# Instructions for the task
If a line below falls between the line with "yellow heart [966,257,1005,291]" and the line with "orange ring [638,193,683,228]", or is one of those two, output it exactly; output nothing else and no pictures.
***
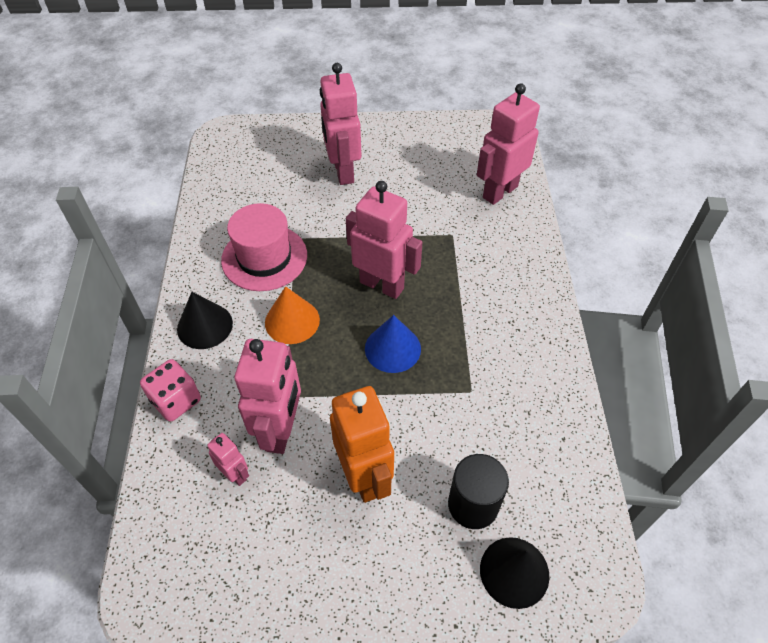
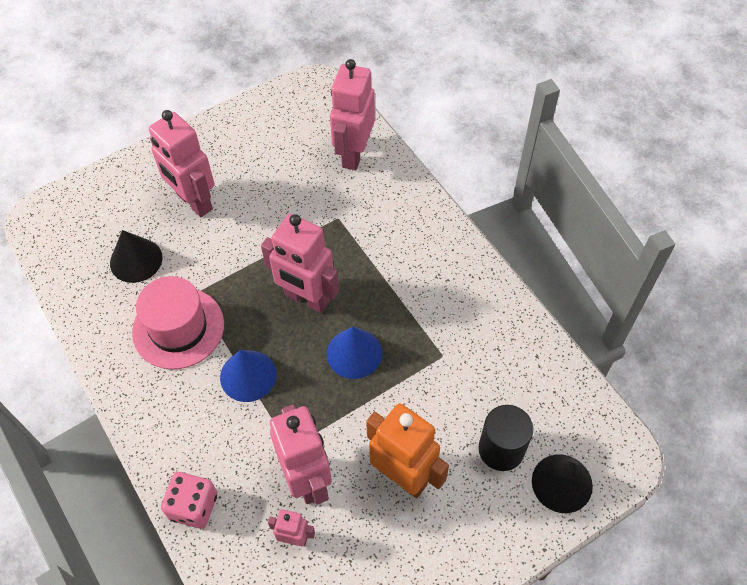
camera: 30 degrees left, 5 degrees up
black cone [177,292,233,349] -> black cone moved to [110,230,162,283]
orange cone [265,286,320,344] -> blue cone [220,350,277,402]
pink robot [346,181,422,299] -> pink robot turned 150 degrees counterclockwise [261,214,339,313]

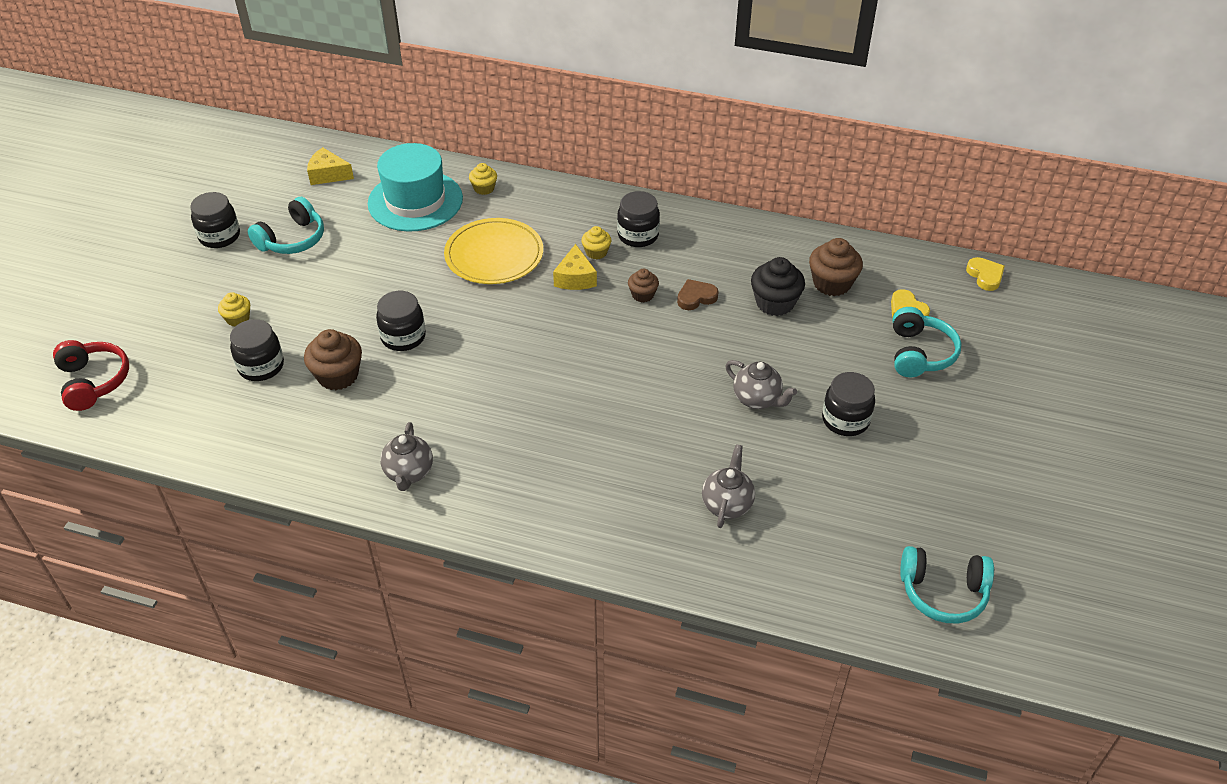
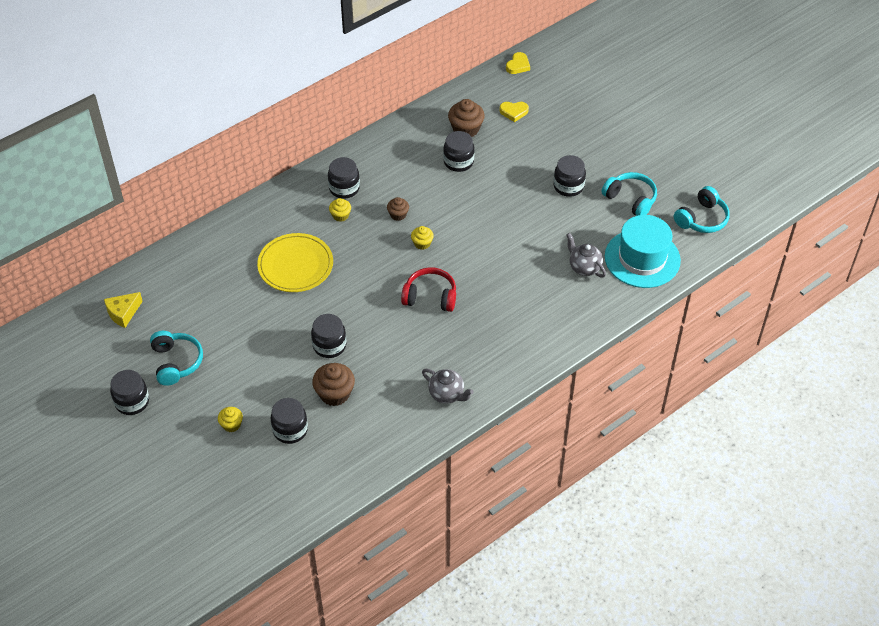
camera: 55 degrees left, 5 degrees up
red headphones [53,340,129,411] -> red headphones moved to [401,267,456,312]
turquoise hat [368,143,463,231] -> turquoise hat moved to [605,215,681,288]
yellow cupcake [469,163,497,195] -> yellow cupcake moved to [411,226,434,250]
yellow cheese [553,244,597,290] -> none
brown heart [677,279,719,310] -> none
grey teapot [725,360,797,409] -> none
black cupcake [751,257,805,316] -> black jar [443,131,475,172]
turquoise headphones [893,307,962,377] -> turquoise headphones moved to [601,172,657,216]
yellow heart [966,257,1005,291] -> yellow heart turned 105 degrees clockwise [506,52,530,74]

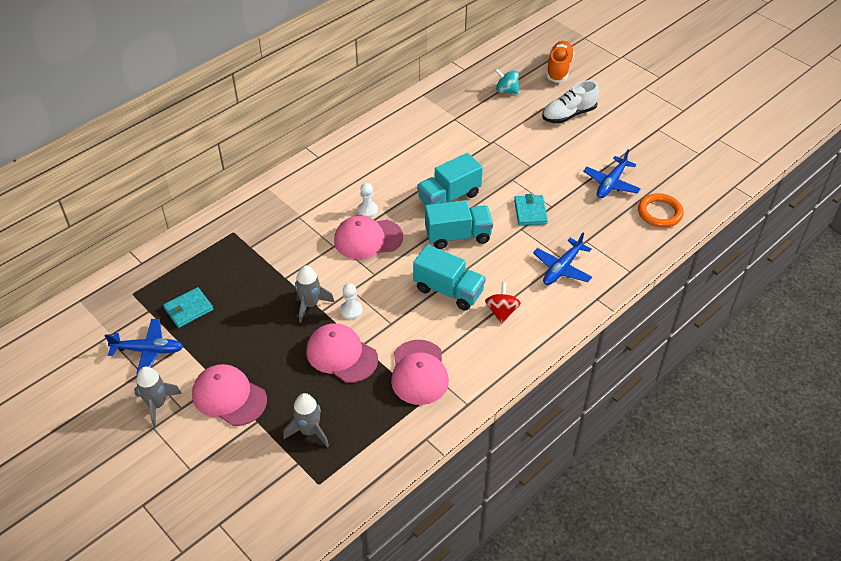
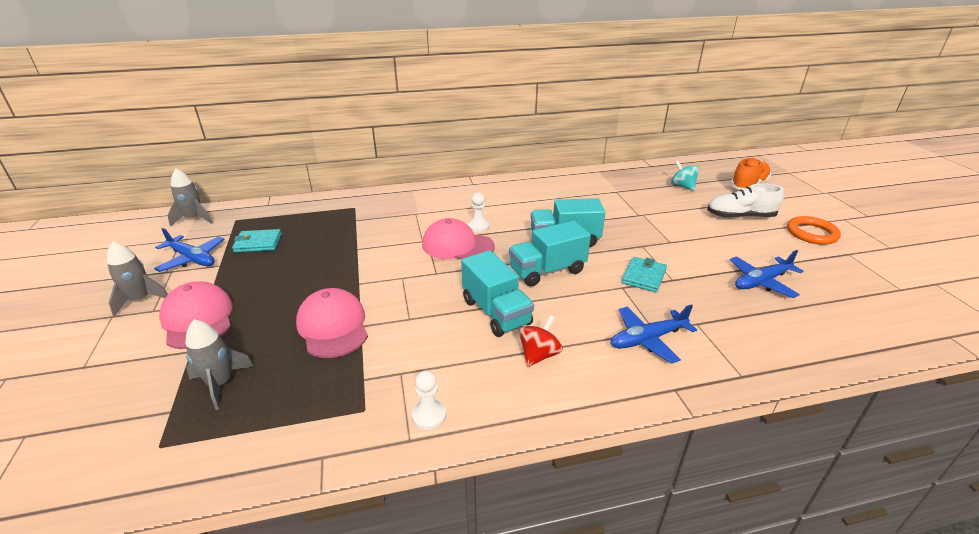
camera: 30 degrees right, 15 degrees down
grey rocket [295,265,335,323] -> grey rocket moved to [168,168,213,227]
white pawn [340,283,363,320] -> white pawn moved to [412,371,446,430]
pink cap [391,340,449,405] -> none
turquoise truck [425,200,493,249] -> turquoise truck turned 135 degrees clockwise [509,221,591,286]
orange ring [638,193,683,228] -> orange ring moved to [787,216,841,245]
***
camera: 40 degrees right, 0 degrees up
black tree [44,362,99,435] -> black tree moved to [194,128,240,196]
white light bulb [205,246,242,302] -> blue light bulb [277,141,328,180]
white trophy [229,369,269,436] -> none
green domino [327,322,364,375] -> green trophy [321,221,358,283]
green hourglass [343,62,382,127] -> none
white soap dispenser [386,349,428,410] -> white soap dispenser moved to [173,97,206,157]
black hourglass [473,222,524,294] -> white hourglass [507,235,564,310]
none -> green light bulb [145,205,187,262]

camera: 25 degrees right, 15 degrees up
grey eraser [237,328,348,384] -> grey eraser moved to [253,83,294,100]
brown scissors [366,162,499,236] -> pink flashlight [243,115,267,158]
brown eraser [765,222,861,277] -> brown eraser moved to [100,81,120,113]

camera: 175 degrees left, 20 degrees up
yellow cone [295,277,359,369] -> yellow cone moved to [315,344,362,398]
***
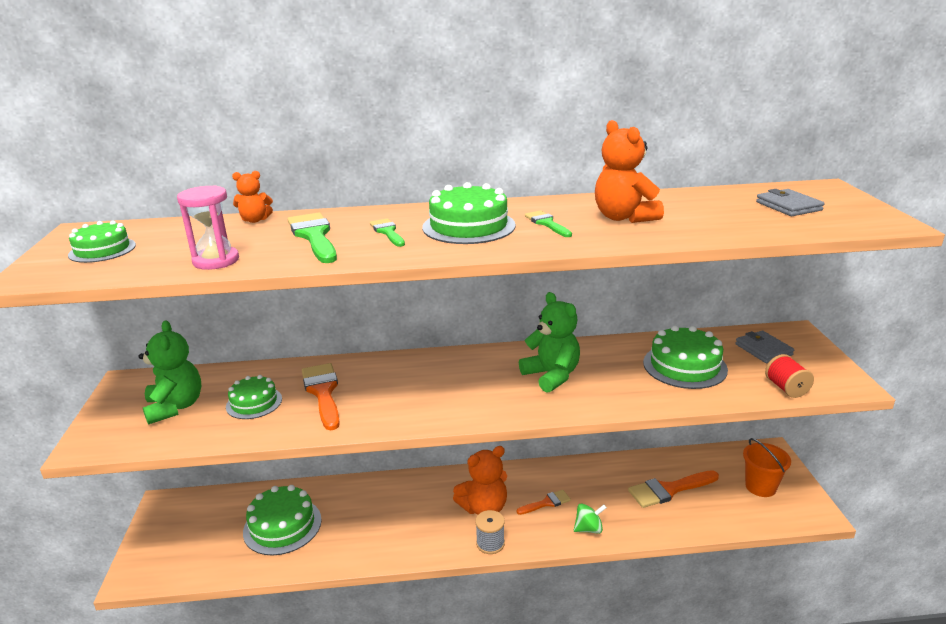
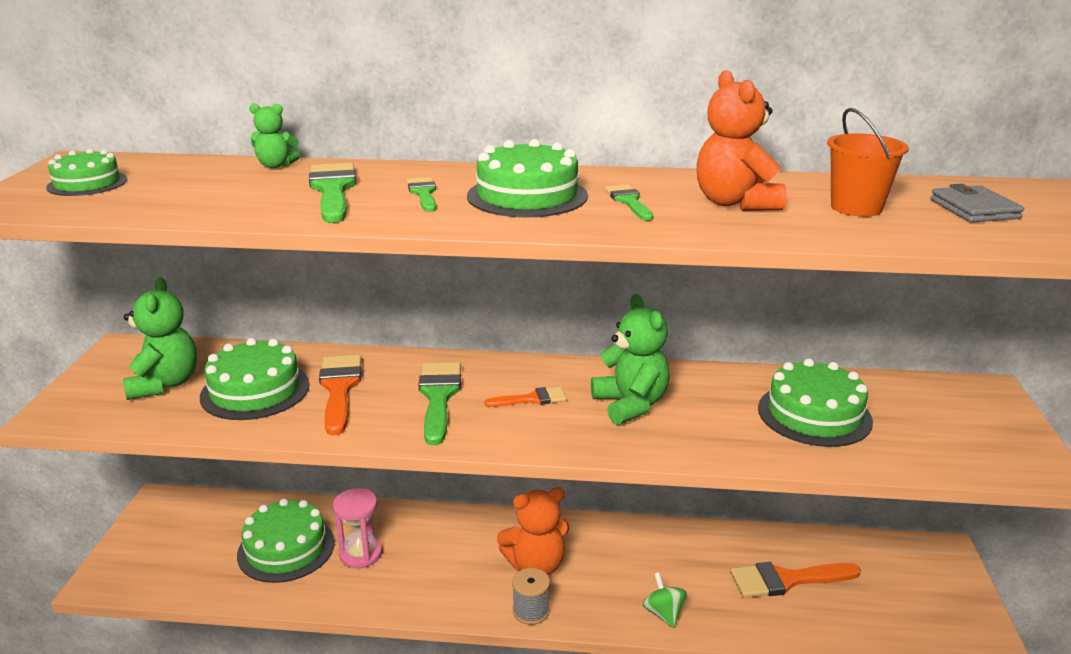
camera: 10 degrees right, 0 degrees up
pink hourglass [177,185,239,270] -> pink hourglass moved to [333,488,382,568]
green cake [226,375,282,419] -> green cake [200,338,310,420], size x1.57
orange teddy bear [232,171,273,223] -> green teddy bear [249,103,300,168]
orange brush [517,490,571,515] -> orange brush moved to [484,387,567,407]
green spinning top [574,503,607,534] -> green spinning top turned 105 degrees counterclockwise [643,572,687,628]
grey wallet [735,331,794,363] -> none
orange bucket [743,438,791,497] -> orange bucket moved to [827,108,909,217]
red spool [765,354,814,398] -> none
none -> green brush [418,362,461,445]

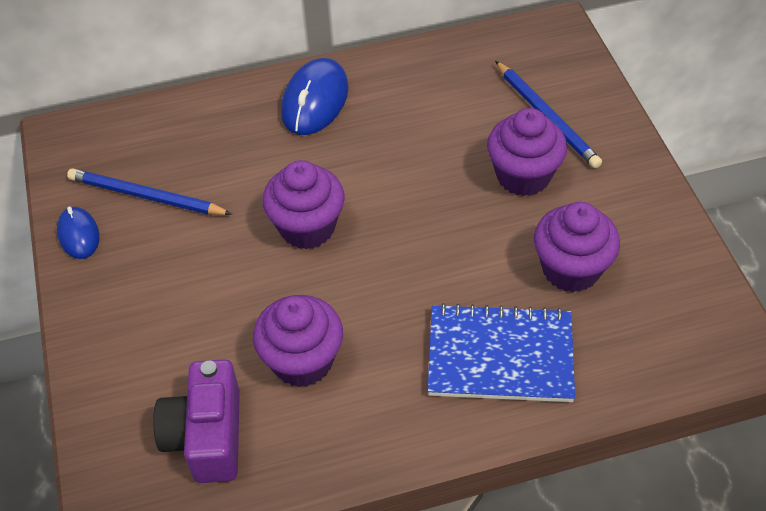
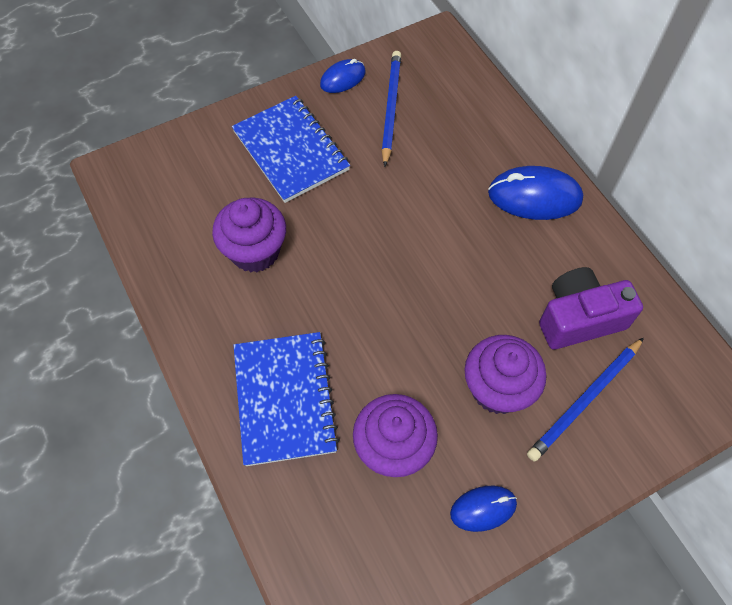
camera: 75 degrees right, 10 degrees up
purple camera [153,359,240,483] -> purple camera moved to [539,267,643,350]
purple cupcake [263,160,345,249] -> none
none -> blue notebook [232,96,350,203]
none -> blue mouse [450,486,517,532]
***
# Answer below
yellow heart [966,257,1005,291] -> yellow heart turned 105 degrees clockwise [506,52,530,74]

camera: 30 degrees right, 15 degrees down
grey rocket [295,265,335,323] -> grey rocket moved to [168,168,213,227]
white pawn [340,283,363,320] -> white pawn moved to [412,371,446,430]
pink cap [391,340,449,405] -> none
turquoise truck [425,200,493,249] -> turquoise truck turned 135 degrees clockwise [509,221,591,286]
orange ring [638,193,683,228] -> orange ring moved to [787,216,841,245]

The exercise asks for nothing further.